Given exercise
Copy all the records below word for word, but leave out the pictures.

Collection entries:
● ● ● ● ●

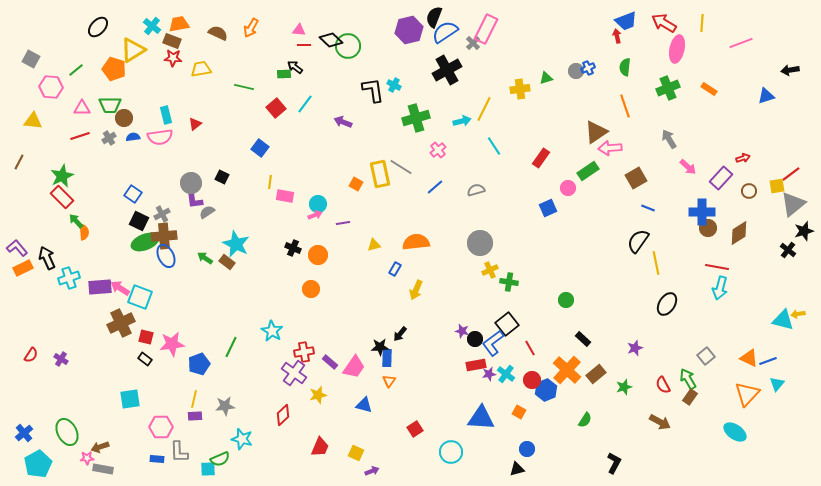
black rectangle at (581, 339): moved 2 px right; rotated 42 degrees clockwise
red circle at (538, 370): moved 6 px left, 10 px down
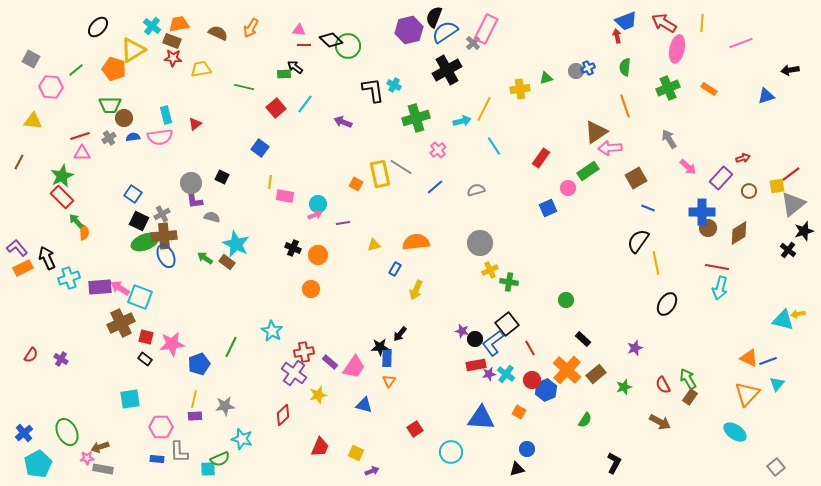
pink triangle at (82, 108): moved 45 px down
gray semicircle at (207, 212): moved 5 px right, 5 px down; rotated 49 degrees clockwise
gray square at (706, 356): moved 70 px right, 111 px down
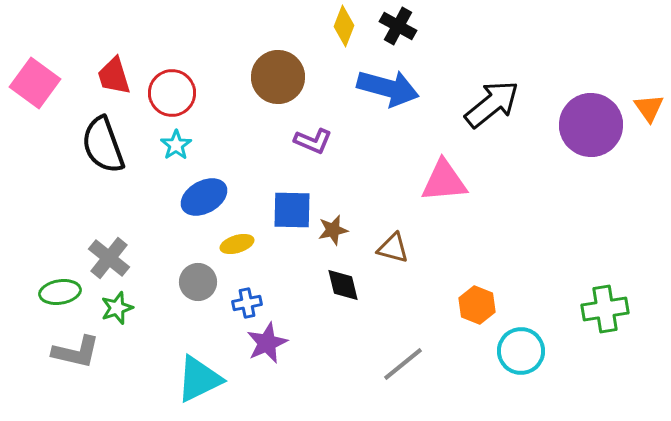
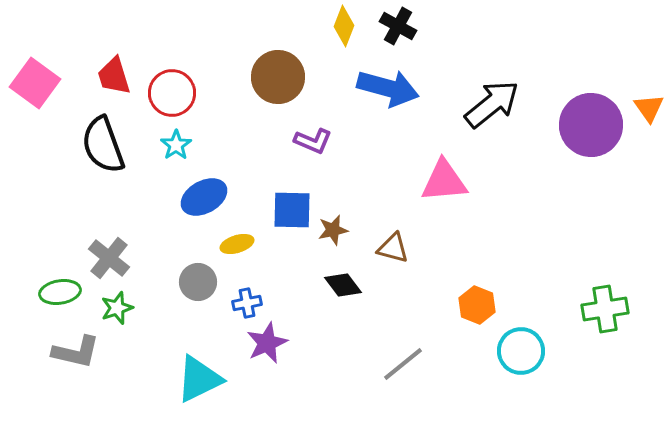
black diamond: rotated 24 degrees counterclockwise
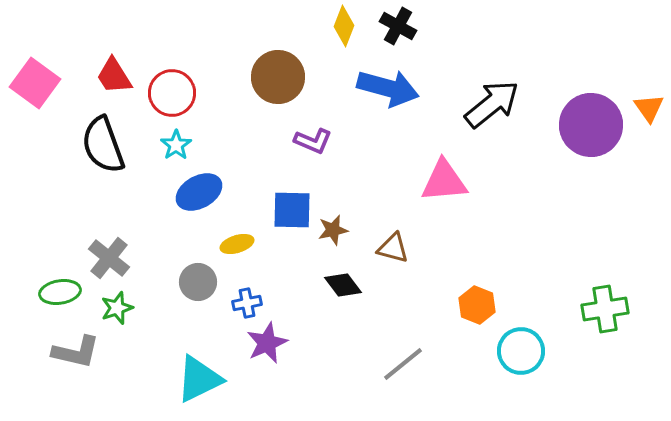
red trapezoid: rotated 15 degrees counterclockwise
blue ellipse: moved 5 px left, 5 px up
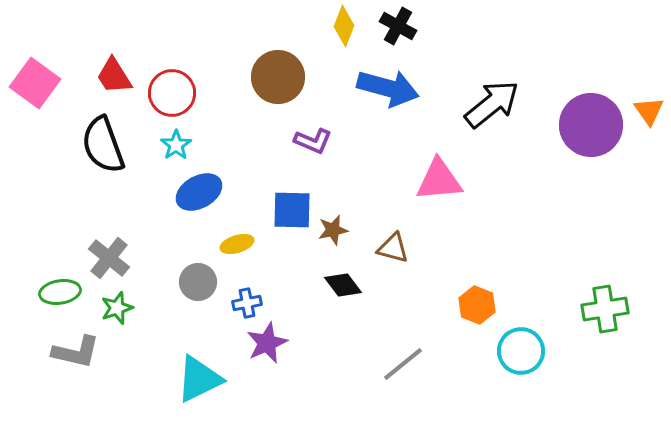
orange triangle: moved 3 px down
pink triangle: moved 5 px left, 1 px up
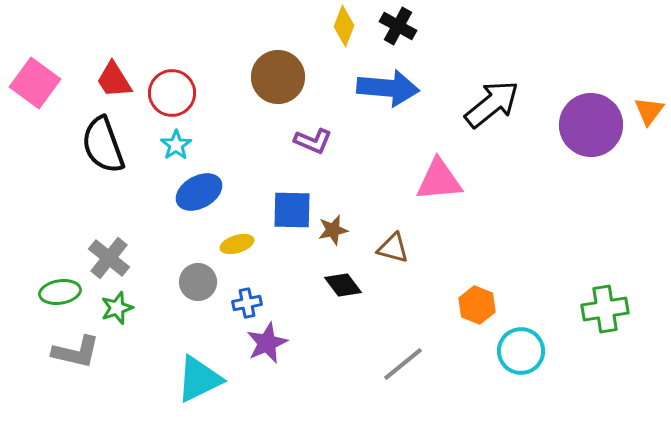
red trapezoid: moved 4 px down
blue arrow: rotated 10 degrees counterclockwise
orange triangle: rotated 12 degrees clockwise
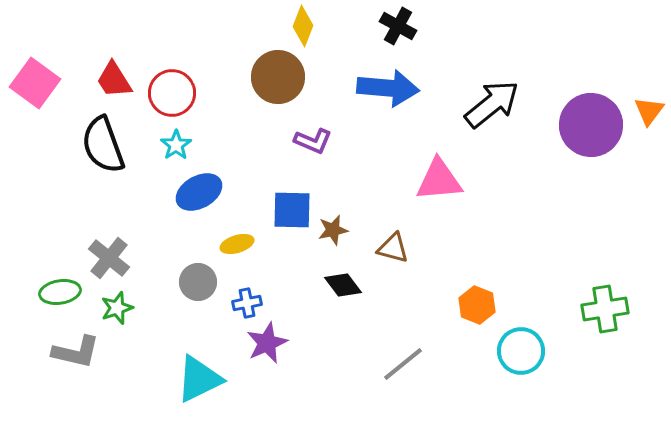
yellow diamond: moved 41 px left
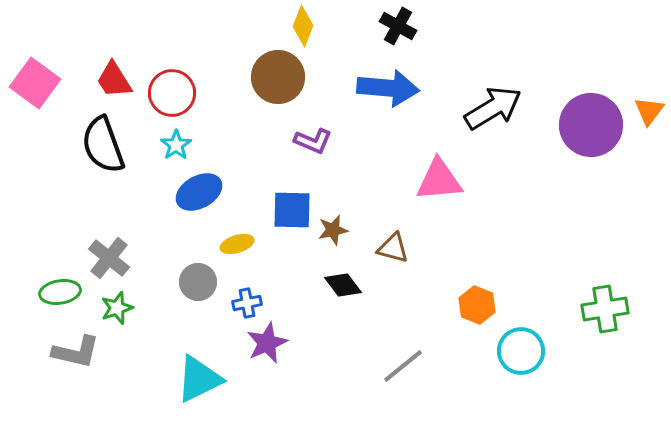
black arrow: moved 1 px right, 4 px down; rotated 8 degrees clockwise
gray line: moved 2 px down
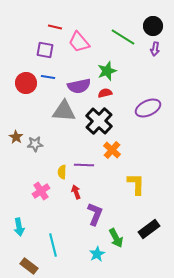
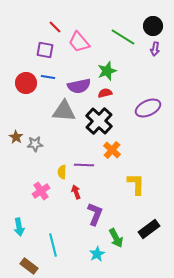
red line: rotated 32 degrees clockwise
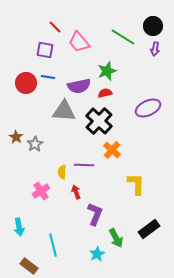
gray star: rotated 28 degrees counterclockwise
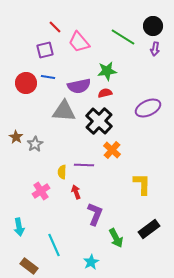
purple square: rotated 24 degrees counterclockwise
green star: rotated 12 degrees clockwise
yellow L-shape: moved 6 px right
cyan line: moved 1 px right; rotated 10 degrees counterclockwise
cyan star: moved 6 px left, 8 px down
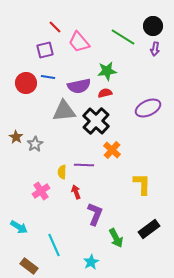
gray triangle: rotated 10 degrees counterclockwise
black cross: moved 3 px left
cyan arrow: rotated 48 degrees counterclockwise
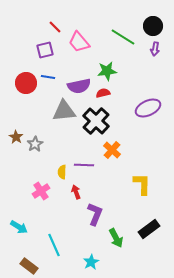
red semicircle: moved 2 px left
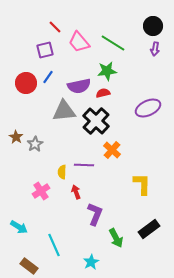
green line: moved 10 px left, 6 px down
blue line: rotated 64 degrees counterclockwise
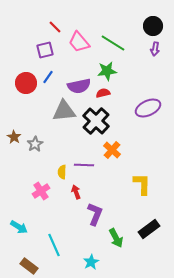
brown star: moved 2 px left
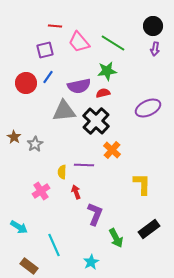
red line: moved 1 px up; rotated 40 degrees counterclockwise
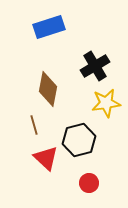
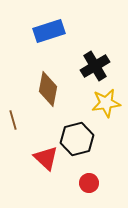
blue rectangle: moved 4 px down
brown line: moved 21 px left, 5 px up
black hexagon: moved 2 px left, 1 px up
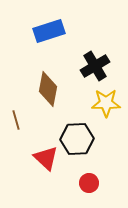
yellow star: rotated 8 degrees clockwise
brown line: moved 3 px right
black hexagon: rotated 12 degrees clockwise
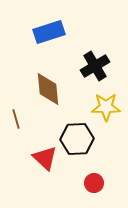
blue rectangle: moved 1 px down
brown diamond: rotated 16 degrees counterclockwise
yellow star: moved 4 px down
brown line: moved 1 px up
red triangle: moved 1 px left
red circle: moved 5 px right
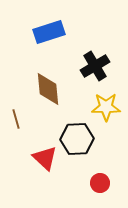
red circle: moved 6 px right
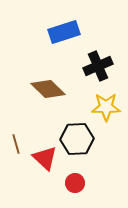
blue rectangle: moved 15 px right
black cross: moved 3 px right; rotated 8 degrees clockwise
brown diamond: rotated 40 degrees counterclockwise
brown line: moved 25 px down
red circle: moved 25 px left
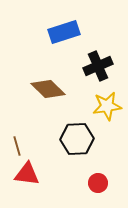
yellow star: moved 1 px right, 1 px up; rotated 8 degrees counterclockwise
brown line: moved 1 px right, 2 px down
red triangle: moved 18 px left, 16 px down; rotated 36 degrees counterclockwise
red circle: moved 23 px right
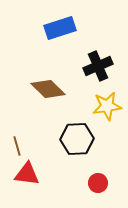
blue rectangle: moved 4 px left, 4 px up
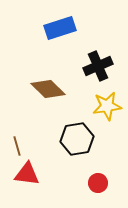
black hexagon: rotated 8 degrees counterclockwise
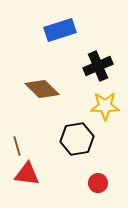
blue rectangle: moved 2 px down
brown diamond: moved 6 px left
yellow star: moved 2 px left; rotated 8 degrees clockwise
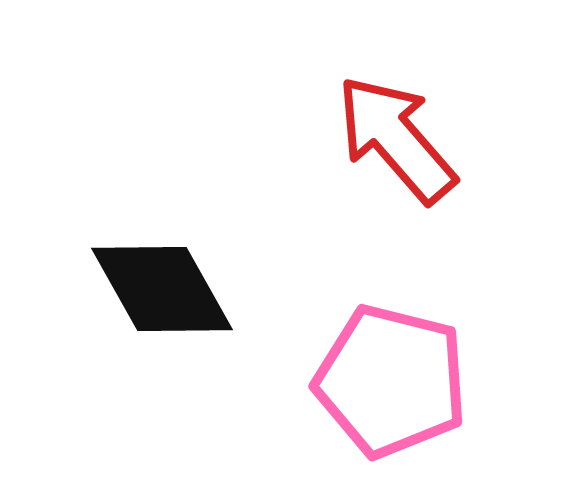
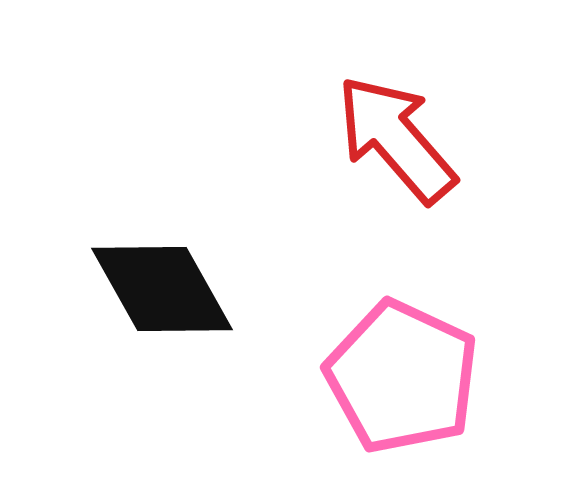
pink pentagon: moved 11 px right, 4 px up; rotated 11 degrees clockwise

● ● ● ● ●

Worked solution
black rectangle at (581, 339): moved 2 px right; rotated 42 degrees clockwise
red circle at (538, 370): moved 6 px left, 10 px down
pink triangle at (82, 108): moved 45 px down
gray semicircle at (207, 212): moved 5 px right, 5 px down; rotated 49 degrees clockwise
gray square at (706, 356): moved 70 px right, 111 px down
black diamond: rotated 24 degrees counterclockwise
red trapezoid: rotated 15 degrees counterclockwise
blue ellipse: moved 5 px left, 5 px up
orange triangle: moved 3 px down
pink triangle: moved 5 px left, 1 px up
red trapezoid: moved 4 px down
blue arrow: rotated 10 degrees counterclockwise
orange triangle: rotated 12 degrees clockwise
yellow diamond: moved 41 px left
black arrow: moved 1 px right, 4 px down; rotated 8 degrees clockwise
gray line: moved 2 px down
red line: rotated 32 degrees clockwise
gray star: rotated 28 degrees counterclockwise
purple square: rotated 24 degrees counterclockwise
green star: rotated 12 degrees clockwise
yellow L-shape: moved 6 px right
cyan line: moved 1 px right; rotated 10 degrees counterclockwise
cyan star: moved 6 px left, 8 px down
gray triangle: rotated 10 degrees counterclockwise
black cross: moved 3 px left
cyan arrow: rotated 48 degrees counterclockwise
red semicircle: moved 2 px left
green line: moved 10 px left, 6 px down
blue line: rotated 64 degrees counterclockwise
brown star: moved 2 px left
red line: moved 1 px up; rotated 40 degrees counterclockwise
blue rectangle: moved 4 px down
brown line: moved 21 px left, 5 px up
black hexagon: moved 2 px left, 1 px up
yellow star: rotated 8 degrees clockwise
brown line: moved 3 px right
black hexagon: rotated 12 degrees clockwise
blue rectangle: moved 1 px down
brown diamond: rotated 16 degrees counterclockwise
yellow star: moved 4 px down
brown line: moved 1 px up
red triangle: moved 1 px left
red circle: moved 5 px right
red circle: moved 6 px right
blue rectangle: moved 15 px right
black cross: moved 3 px right; rotated 8 degrees clockwise
brown diamond: rotated 40 degrees counterclockwise
brown line: moved 25 px down
red circle: moved 25 px left
yellow star: moved 1 px right, 1 px up; rotated 8 degrees counterclockwise
brown line: moved 1 px right, 2 px down
red triangle: moved 18 px left, 16 px down; rotated 36 degrees counterclockwise
red circle: moved 23 px right
blue rectangle: moved 4 px left, 4 px up
black hexagon: rotated 8 degrees counterclockwise
blue rectangle: moved 2 px down
brown diamond: moved 6 px left
yellow star: moved 2 px left; rotated 8 degrees clockwise
pink pentagon: moved 11 px right, 4 px up; rotated 11 degrees clockwise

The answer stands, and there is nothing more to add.